Material provided.
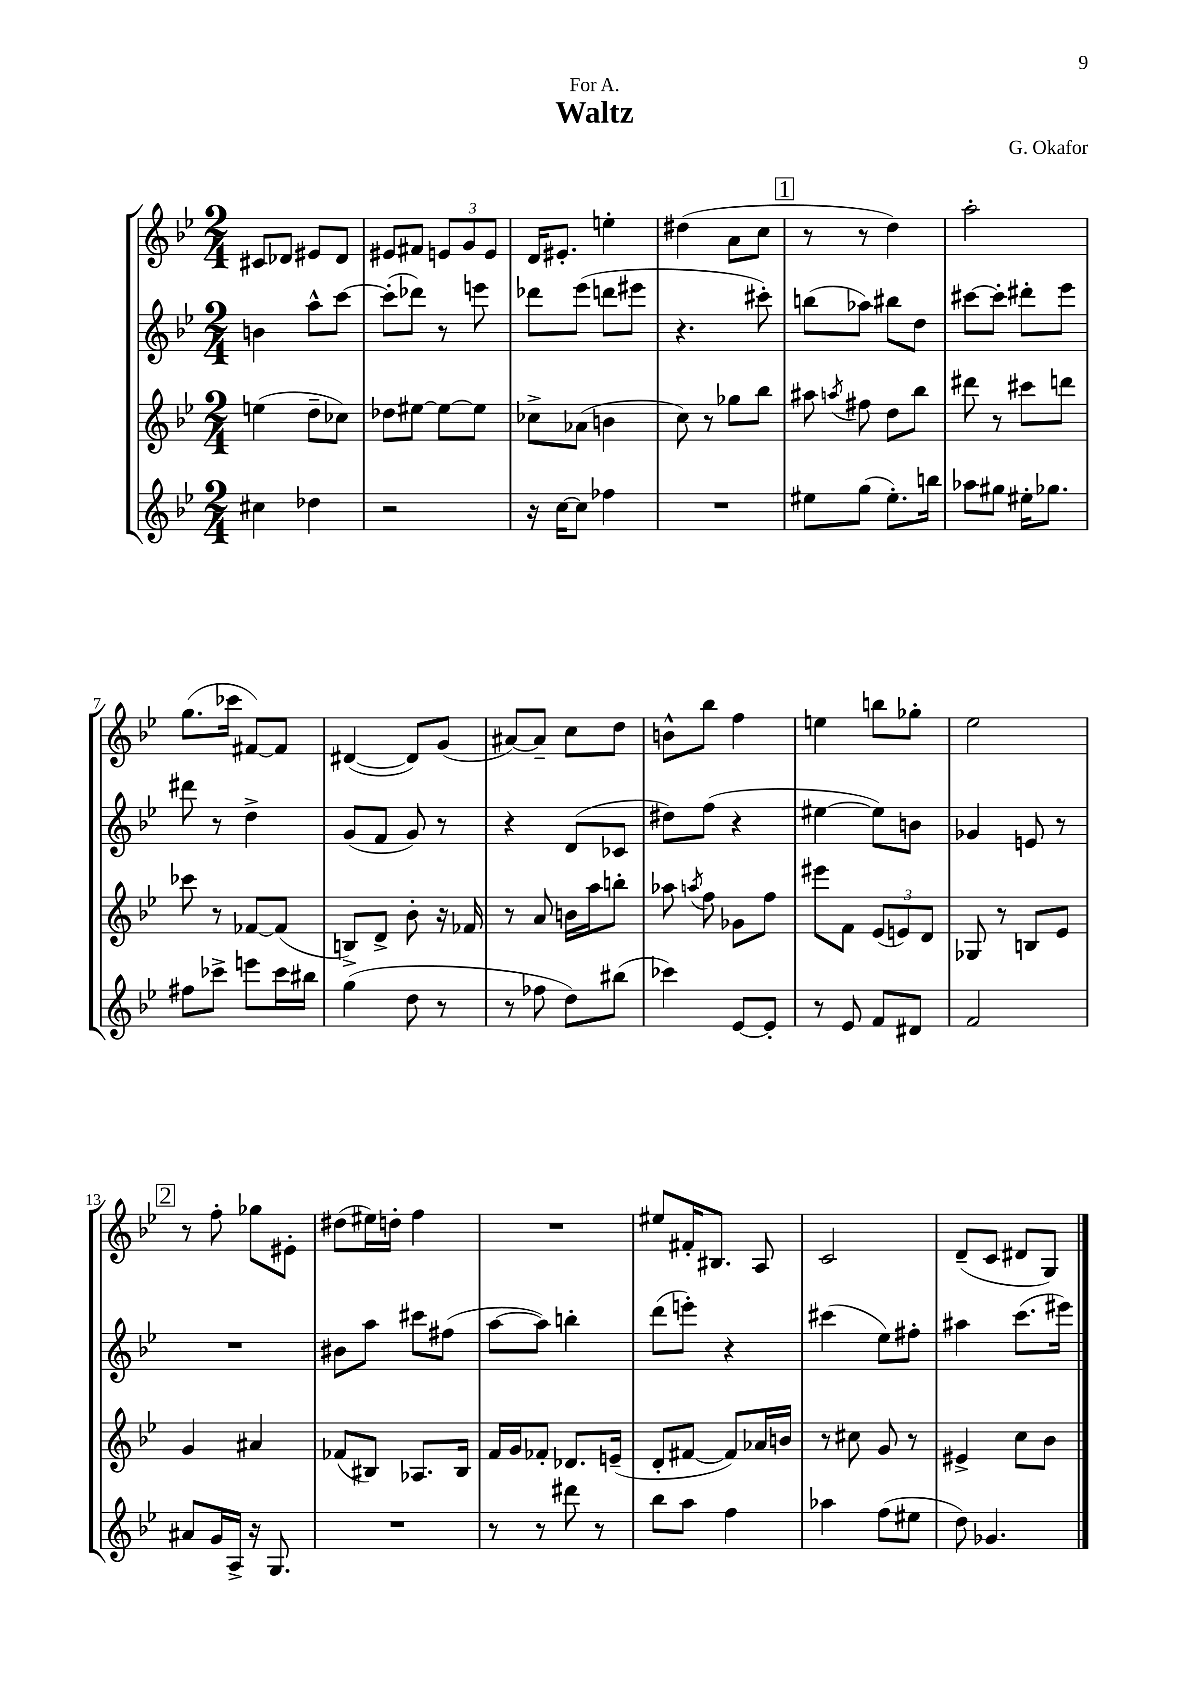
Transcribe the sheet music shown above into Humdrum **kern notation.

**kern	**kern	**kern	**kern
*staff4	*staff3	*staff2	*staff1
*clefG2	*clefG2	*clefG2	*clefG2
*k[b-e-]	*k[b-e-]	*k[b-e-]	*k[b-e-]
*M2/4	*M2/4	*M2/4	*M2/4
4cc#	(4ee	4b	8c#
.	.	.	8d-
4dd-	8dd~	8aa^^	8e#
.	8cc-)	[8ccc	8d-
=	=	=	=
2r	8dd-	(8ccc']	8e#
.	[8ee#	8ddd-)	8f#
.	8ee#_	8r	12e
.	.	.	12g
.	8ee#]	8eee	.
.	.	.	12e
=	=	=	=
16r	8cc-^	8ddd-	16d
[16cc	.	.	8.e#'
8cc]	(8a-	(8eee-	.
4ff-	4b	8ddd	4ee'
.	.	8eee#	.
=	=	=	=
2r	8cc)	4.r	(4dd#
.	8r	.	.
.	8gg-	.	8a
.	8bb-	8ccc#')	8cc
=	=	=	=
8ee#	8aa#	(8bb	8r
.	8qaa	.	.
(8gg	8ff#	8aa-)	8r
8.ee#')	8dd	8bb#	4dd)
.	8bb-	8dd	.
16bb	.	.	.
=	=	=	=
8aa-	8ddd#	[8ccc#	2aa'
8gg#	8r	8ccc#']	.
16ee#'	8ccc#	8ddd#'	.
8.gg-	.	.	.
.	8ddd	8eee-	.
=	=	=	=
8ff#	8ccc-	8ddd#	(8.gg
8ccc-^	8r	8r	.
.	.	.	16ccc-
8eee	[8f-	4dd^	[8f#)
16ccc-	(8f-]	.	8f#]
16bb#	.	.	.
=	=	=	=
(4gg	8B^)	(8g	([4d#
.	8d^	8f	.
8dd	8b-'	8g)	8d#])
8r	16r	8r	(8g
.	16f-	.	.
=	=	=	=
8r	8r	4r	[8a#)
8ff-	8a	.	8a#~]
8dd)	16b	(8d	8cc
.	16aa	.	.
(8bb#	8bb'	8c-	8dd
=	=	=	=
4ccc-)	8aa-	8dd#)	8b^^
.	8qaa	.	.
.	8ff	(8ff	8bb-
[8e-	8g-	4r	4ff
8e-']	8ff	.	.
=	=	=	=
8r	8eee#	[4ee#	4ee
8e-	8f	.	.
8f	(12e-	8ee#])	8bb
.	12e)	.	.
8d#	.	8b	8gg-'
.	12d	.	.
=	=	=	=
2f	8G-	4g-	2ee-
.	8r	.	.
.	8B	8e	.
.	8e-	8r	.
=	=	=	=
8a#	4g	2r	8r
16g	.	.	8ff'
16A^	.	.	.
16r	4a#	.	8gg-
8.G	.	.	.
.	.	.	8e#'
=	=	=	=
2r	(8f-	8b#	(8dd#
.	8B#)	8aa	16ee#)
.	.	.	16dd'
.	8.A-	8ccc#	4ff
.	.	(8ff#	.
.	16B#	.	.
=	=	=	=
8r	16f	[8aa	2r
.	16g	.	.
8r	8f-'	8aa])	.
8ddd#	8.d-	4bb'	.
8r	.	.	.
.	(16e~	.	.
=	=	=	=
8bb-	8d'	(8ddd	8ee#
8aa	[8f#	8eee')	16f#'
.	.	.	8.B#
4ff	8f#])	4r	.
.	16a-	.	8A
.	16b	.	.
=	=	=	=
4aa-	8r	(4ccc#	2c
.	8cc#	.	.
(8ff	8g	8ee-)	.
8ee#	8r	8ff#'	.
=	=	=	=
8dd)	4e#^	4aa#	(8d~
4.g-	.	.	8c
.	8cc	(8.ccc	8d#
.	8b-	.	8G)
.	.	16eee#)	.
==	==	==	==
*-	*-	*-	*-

Brief. Extract every line of the records that contains the string "kern", copying each line in full.

Finished answer.
Transcribe the sheet music shown above into Humdrum **kern notation.
**kern	**kern	**kern	**kern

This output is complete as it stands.